Stored dataset items:
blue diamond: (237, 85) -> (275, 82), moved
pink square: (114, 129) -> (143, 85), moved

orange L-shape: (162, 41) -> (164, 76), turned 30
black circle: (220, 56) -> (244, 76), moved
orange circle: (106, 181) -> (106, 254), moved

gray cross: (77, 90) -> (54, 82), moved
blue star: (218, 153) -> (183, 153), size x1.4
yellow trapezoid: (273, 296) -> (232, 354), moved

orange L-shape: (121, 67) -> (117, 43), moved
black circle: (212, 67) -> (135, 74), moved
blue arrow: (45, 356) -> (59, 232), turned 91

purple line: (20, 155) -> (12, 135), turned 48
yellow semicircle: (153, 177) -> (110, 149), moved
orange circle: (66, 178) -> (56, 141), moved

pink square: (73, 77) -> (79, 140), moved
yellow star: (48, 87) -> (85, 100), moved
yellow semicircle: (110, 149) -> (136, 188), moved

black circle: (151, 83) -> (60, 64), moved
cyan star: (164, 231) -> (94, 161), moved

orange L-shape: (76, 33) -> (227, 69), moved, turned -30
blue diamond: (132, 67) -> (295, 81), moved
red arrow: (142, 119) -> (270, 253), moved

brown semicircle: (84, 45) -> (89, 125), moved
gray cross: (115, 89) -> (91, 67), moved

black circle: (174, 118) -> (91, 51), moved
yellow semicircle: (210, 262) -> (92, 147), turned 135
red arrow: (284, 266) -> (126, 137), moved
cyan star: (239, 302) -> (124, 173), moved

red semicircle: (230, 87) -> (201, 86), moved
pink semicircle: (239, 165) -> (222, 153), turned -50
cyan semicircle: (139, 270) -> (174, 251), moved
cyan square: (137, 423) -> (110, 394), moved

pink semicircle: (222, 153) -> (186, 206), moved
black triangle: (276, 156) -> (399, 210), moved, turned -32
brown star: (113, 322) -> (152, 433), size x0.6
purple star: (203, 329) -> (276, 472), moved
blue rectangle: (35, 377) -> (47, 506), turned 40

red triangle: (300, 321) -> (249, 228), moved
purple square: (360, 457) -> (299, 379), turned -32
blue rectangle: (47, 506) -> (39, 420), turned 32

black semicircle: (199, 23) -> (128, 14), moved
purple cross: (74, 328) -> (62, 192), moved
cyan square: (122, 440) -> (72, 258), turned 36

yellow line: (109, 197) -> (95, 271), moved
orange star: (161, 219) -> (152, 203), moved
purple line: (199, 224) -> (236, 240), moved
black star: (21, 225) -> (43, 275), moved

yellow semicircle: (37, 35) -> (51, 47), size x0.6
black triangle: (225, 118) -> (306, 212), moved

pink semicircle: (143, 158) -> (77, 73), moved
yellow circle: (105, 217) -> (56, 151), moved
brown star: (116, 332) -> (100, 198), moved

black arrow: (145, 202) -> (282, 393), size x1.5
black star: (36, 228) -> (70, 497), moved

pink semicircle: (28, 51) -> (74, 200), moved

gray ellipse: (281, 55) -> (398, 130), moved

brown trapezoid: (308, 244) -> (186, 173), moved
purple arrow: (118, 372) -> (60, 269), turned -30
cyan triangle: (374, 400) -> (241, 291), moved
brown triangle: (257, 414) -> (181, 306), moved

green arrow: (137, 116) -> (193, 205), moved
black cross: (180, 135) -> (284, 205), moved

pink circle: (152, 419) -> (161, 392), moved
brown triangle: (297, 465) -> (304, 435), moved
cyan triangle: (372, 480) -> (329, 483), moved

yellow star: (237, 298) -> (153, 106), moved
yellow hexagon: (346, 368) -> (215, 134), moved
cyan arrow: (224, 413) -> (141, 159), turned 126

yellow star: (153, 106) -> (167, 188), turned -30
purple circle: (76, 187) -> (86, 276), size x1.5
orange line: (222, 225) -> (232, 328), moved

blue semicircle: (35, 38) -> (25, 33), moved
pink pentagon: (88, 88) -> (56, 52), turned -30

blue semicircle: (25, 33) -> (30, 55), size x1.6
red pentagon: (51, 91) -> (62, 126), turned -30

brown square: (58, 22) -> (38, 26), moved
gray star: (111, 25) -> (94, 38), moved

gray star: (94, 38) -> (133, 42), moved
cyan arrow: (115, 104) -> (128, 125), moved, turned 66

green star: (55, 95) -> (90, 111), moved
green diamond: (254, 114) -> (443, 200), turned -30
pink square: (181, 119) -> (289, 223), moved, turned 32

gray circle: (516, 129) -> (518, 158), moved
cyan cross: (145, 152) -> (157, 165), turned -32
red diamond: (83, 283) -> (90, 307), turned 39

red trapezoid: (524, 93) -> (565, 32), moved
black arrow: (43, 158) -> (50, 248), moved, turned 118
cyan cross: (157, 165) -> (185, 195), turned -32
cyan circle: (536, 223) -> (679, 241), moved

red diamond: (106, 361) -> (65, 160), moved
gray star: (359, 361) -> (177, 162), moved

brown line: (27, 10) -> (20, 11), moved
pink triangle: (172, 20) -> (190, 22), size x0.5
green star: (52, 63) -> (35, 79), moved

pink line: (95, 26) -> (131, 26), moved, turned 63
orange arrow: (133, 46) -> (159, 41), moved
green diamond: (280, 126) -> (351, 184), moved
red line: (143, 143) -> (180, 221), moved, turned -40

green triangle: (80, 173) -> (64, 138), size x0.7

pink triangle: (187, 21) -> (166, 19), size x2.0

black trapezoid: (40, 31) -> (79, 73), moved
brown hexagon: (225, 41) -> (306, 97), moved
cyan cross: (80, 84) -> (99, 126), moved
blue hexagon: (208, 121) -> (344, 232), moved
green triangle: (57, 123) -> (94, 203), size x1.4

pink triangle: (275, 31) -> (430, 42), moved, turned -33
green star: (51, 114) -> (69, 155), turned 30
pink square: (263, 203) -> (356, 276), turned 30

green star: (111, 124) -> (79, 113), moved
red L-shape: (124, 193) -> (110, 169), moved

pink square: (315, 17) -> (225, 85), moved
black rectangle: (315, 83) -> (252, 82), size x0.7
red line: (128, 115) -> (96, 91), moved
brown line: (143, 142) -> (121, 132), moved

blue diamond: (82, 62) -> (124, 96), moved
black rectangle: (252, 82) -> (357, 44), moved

* _Directive_
Your response should be made up of the lines in the data that contain the word "green".

* _Reply_
green arrow: (137, 116) -> (193, 205), moved
green star: (55, 95) -> (90, 111), moved
green diamond: (254, 114) -> (443, 200), turned -30
green star: (52, 63) -> (35, 79), moved
green diamond: (280, 126) -> (351, 184), moved
green triangle: (80, 173) -> (64, 138), size x0.7
green triangle: (57, 123) -> (94, 203), size x1.4
green star: (51, 114) -> (69, 155), turned 30
green star: (111, 124) -> (79, 113), moved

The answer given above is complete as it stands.